### Data listing:
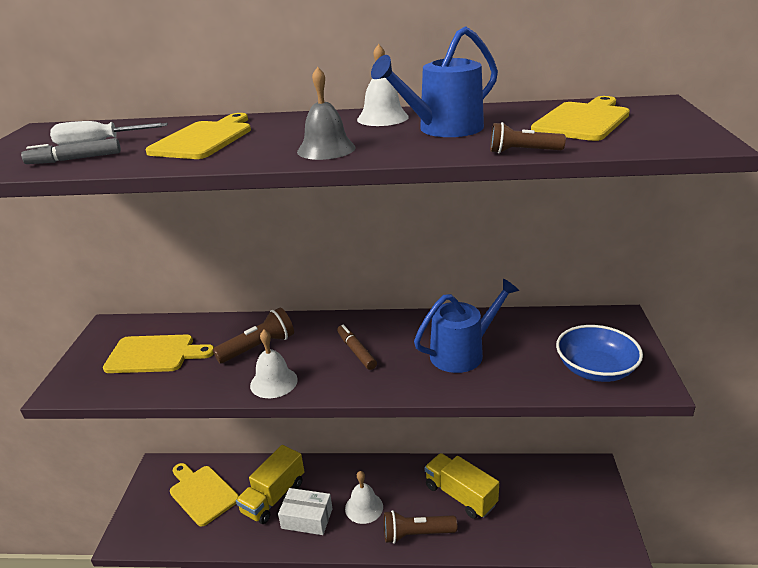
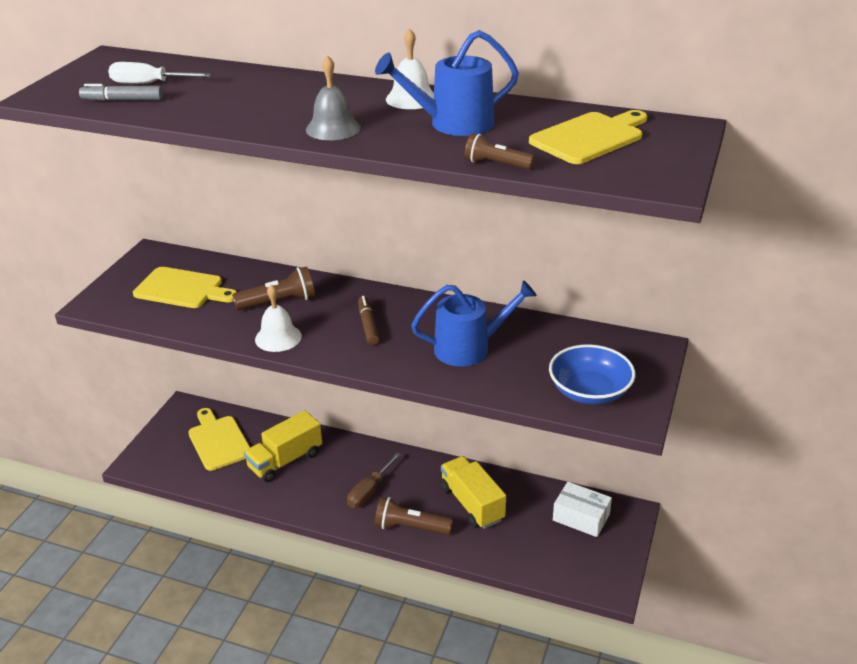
camera: 15 degrees right, 5 degrees up
yellow cutting board [146,113,251,159] -> none
white box [278,488,333,535] -> white box moved to [553,482,612,537]
white bell [345,471,383,524] -> brown screwdriver [347,452,401,508]

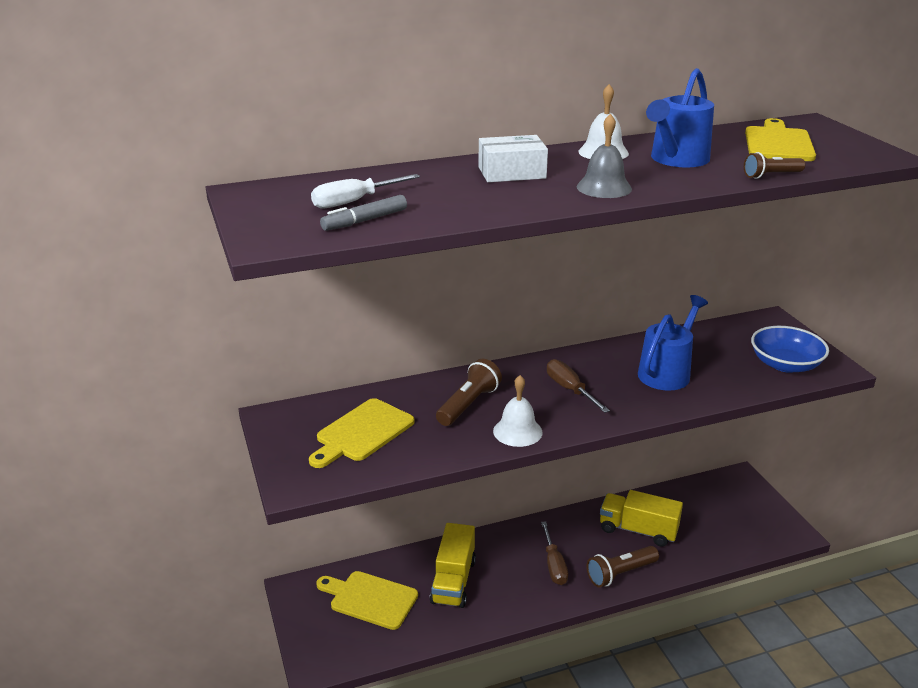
camera: 40 degrees left, 5 degrees down
yellow cutting board [133,267,237,308] -> yellow cutting board turned 150 degrees clockwise [309,398,415,468]
brown marker [358,296,379,345] -> brown screwdriver [547,359,610,413]
white box [553,482,612,537] -> white box moved to [478,135,548,182]

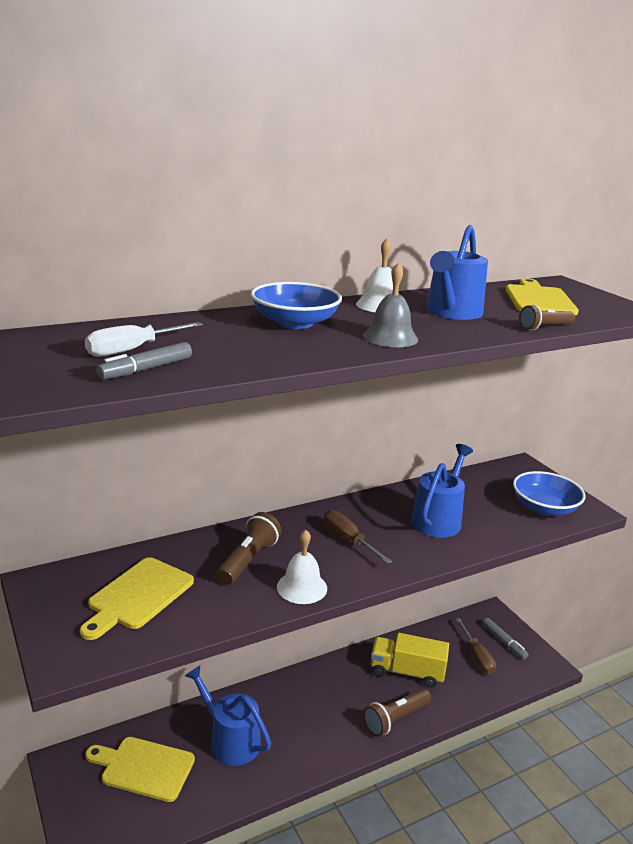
camera: 10 degrees left, 5 degrees down
yellow truck [430,523,476,608] -> blue watering can [185,666,271,766]
white box [478,135,548,182] -> blue bowl [251,282,342,329]
brown screwdriver [541,521,568,585] -> brown screwdriver moved to [456,618,496,675]
none -> grey marker [483,618,529,659]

### Task description:
Transcribe every line from the records above without alteration, and leave out the images.

### Answer space:
camera: 15 degrees right, 5 degrees up
yellow cutting board [146,113,251,159] -> none
white box [278,488,333,535] -> white box moved to [553,482,612,537]
white bell [345,471,383,524] -> brown screwdriver [347,452,401,508]

camera: 40 degrees left, 5 degrees down
yellow cutting board [133,267,237,308] -> yellow cutting board turned 150 degrees clockwise [309,398,415,468]
brown marker [358,296,379,345] -> brown screwdriver [547,359,610,413]
white box [553,482,612,537] -> white box moved to [478,135,548,182]

camera: 10 degrees left, 5 degrees down
yellow truck [430,523,476,608] -> blue watering can [185,666,271,766]
white box [478,135,548,182] -> blue bowl [251,282,342,329]
brown screwdriver [541,521,568,585] -> brown screwdriver moved to [456,618,496,675]
none -> grey marker [483,618,529,659]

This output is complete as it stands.